■ **Source data**
*** Begin section ***
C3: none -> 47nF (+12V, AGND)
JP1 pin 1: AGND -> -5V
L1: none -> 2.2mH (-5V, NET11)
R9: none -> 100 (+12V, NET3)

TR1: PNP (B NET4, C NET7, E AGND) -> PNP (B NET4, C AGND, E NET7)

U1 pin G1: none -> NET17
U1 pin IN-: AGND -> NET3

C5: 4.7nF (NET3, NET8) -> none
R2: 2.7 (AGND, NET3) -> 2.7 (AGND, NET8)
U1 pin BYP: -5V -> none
*** End section ***
*** Begin section ***
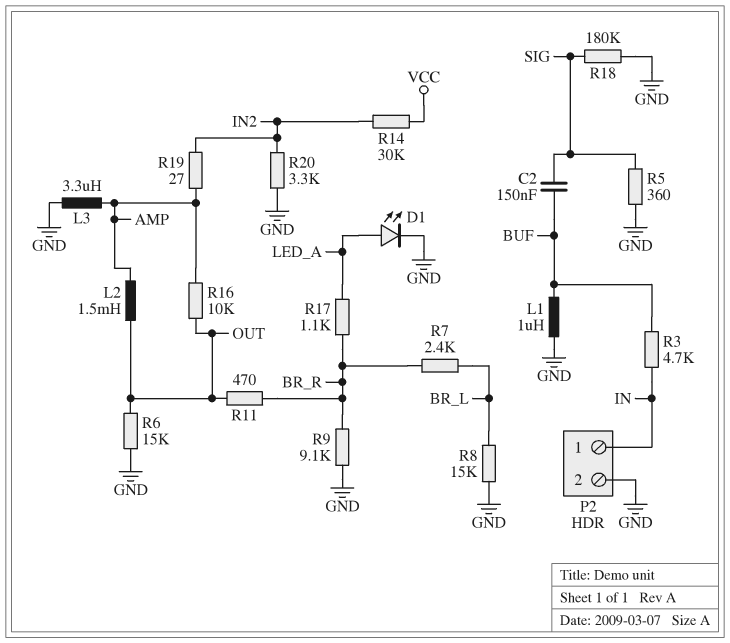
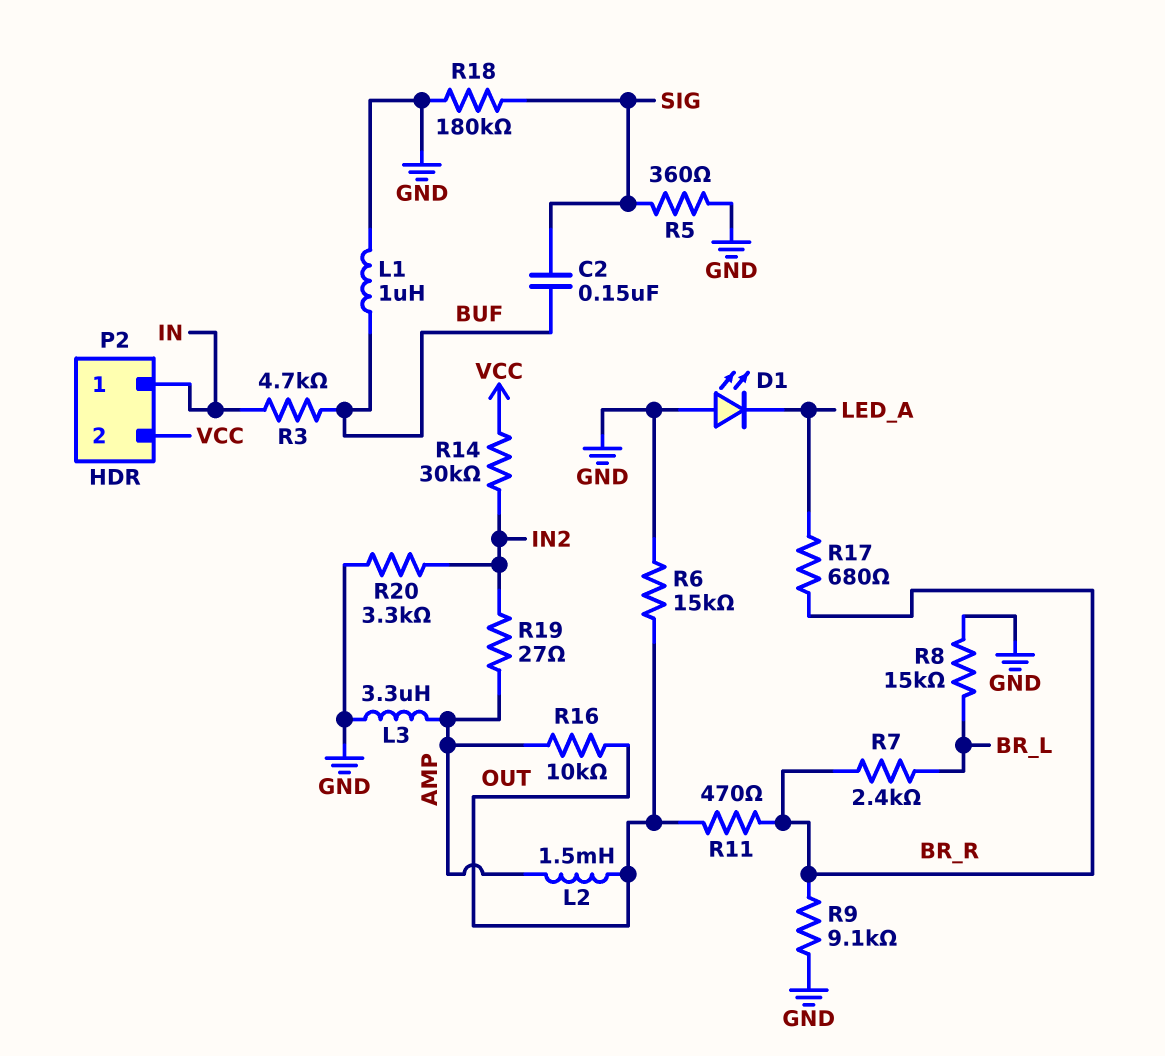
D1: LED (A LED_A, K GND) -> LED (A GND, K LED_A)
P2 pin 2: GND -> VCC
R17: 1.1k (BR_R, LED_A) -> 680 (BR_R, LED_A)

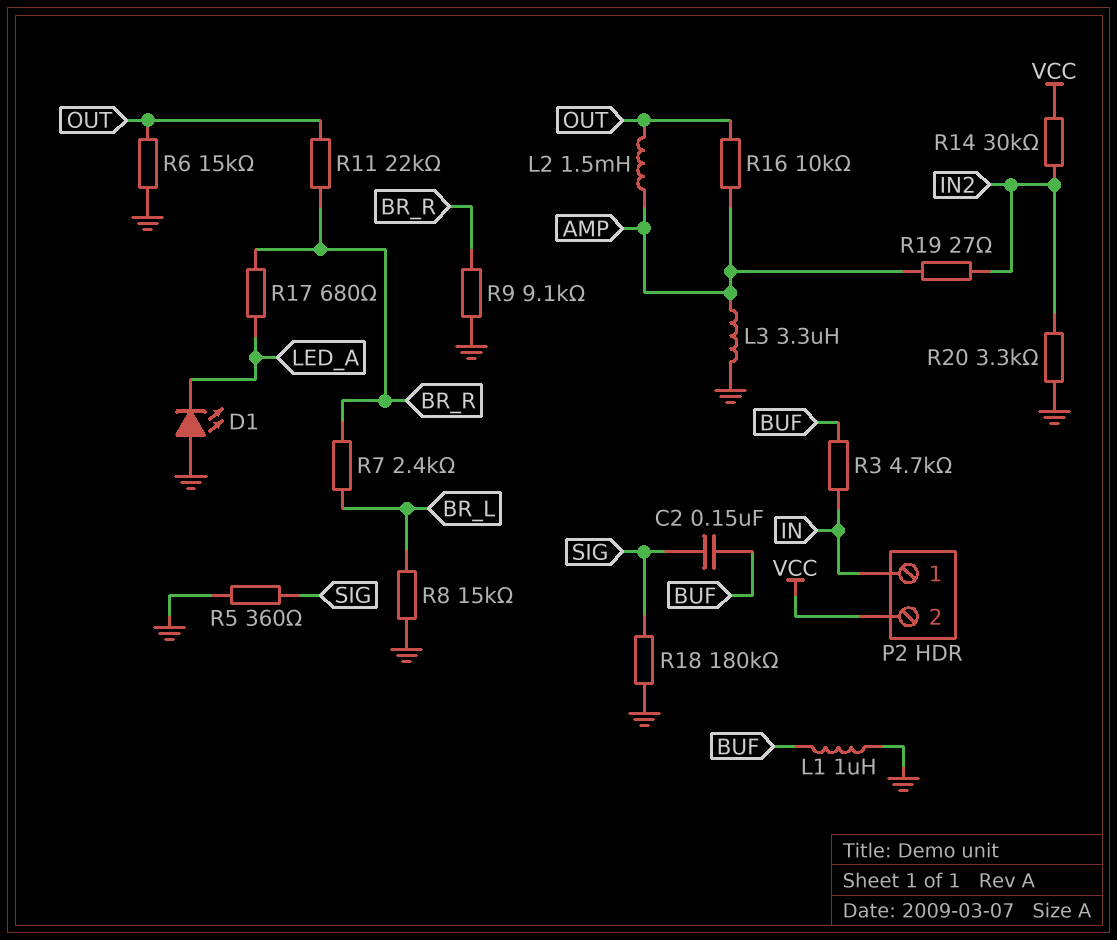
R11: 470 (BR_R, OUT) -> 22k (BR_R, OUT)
*** End section ***
*** Begin section ***
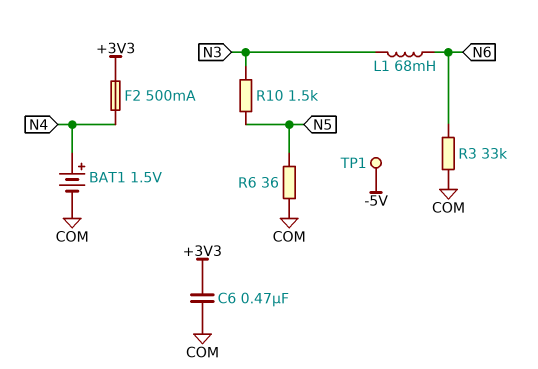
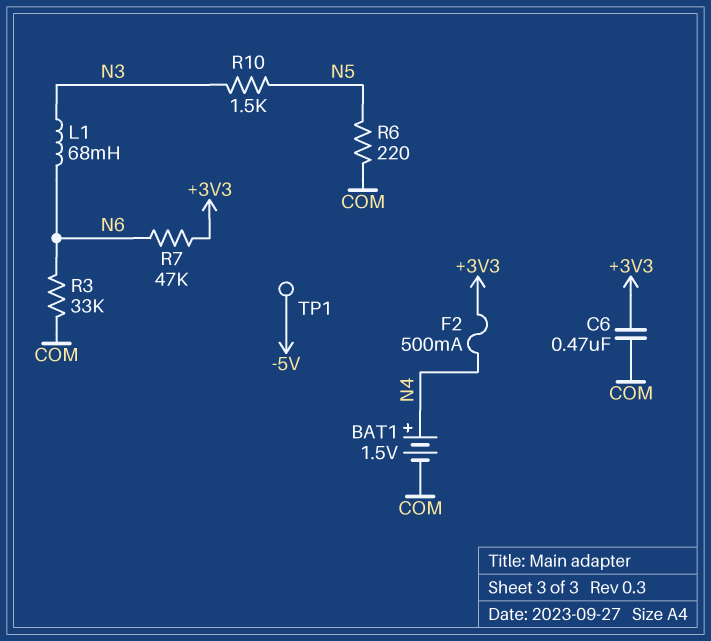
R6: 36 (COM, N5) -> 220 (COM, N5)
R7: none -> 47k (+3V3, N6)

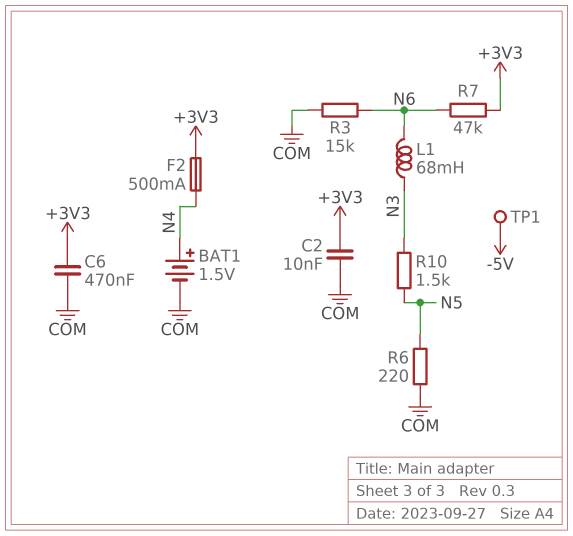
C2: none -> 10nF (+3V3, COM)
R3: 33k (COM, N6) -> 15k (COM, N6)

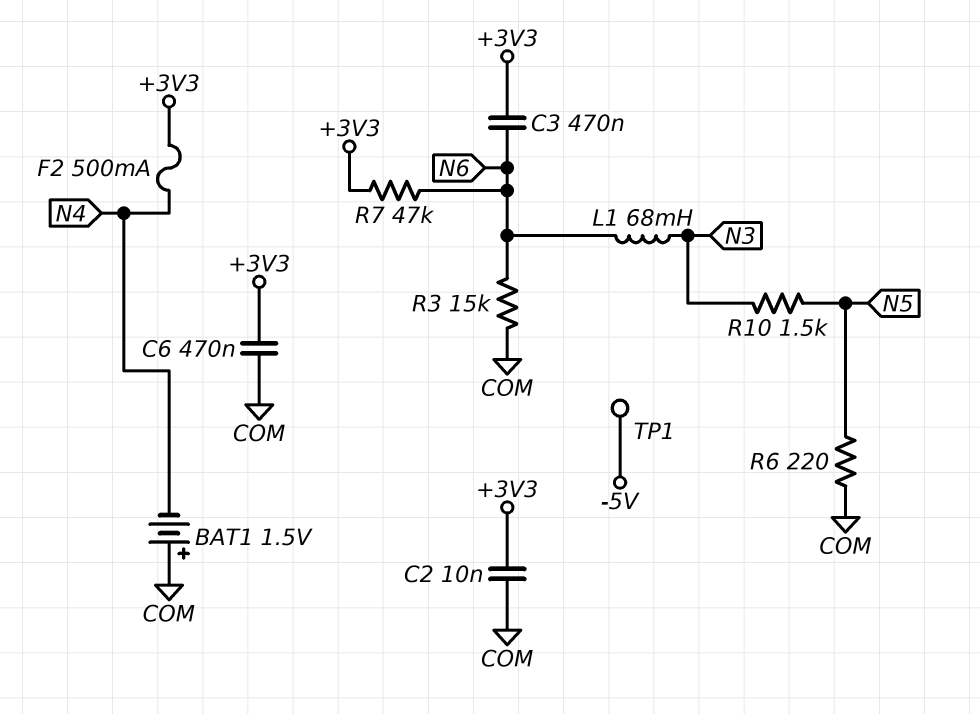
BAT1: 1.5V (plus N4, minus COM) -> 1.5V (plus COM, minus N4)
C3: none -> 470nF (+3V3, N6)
*** End section ***
■ **Brief**
From the data above, copy out every line with the string "AGND" in it.

■ **Expected output**
C3: none -> 47nF (+12V, AGND)
JP1 pin 1: AGND -> -5V
TR1: PNP (B NET4, C NET7, E AGND) -> PNP (B NET4, C AGND, E NET7)
U1 pin IN-: AGND -> NET3
R2: 2.7 (AGND, NET3) -> 2.7 (AGND, NET8)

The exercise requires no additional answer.